■ **Aim of the task**: Images are to be excluded, and the rest of the data repeated exactly.

--- Stored data Enclosed Below ---

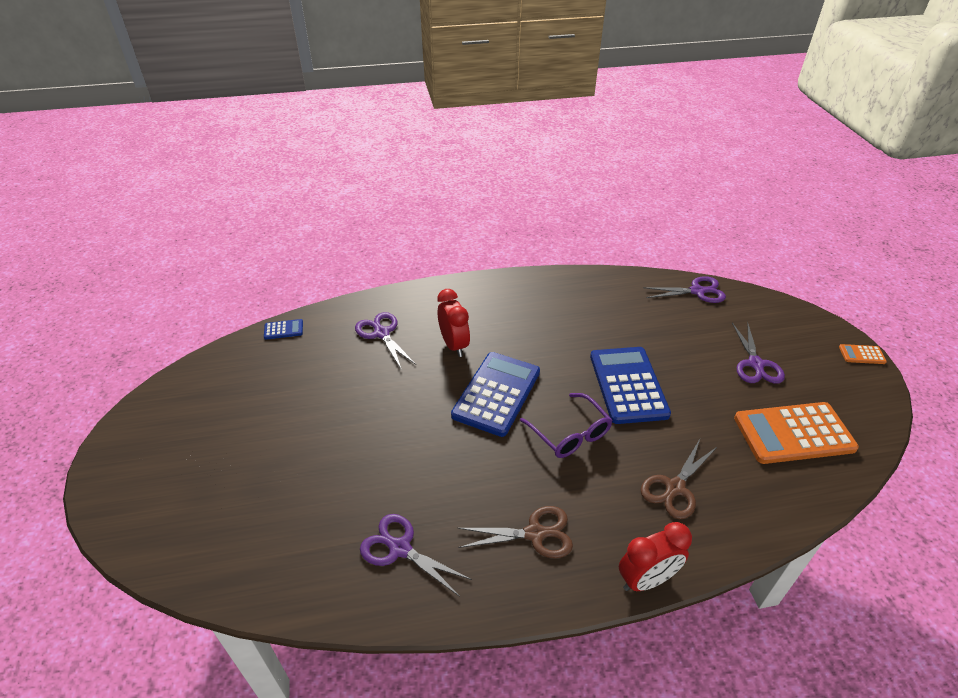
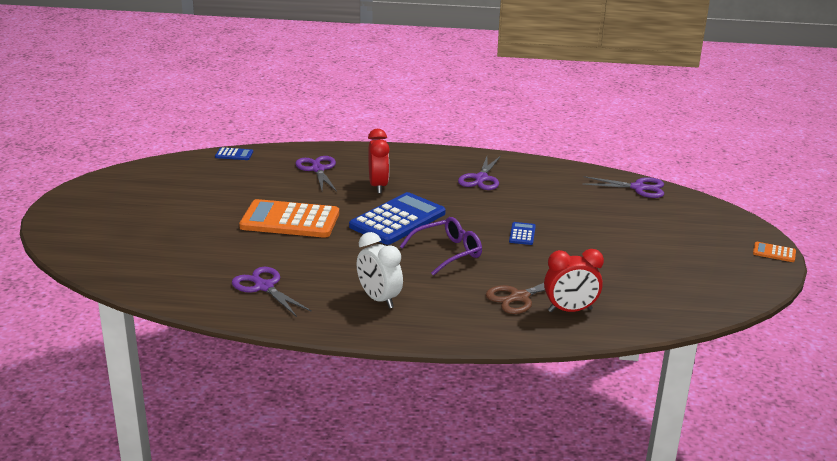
camera: 15 degrees right, 15 degrees down
(535, 534) = (379, 299): brown scissors -> white clock
(570, 433) = (447, 252): purple glasses -> purple glasses turned 105 degrees counterclockwise
(628, 385) = (522, 234): blue calculator -> blue calculator, size x0.43
(646, 579) = (456, 338): red clock -> red clock (570, 310)
(755, 364) = (658, 241): purple scissors -> purple scissors (481, 178)
(793, 433) = (658, 287): orange calculator -> orange calculator (290, 220)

--- End of Enclosed Stored data ---

■ **Task solution**:
camera: 15 degrees right, 15 degrees down
(535, 534) = (379, 299): brown scissors -> white clock
(570, 433) = (447, 252): purple glasses -> purple glasses turned 105 degrees counterclockwise
(628, 385) = (522, 234): blue calculator -> blue calculator, size x0.43
(646, 579) = (456, 338): red clock -> red clock (570, 310)
(755, 364) = (658, 241): purple scissors -> purple scissors (481, 178)
(793, 433) = (658, 287): orange calculator -> orange calculator (290, 220)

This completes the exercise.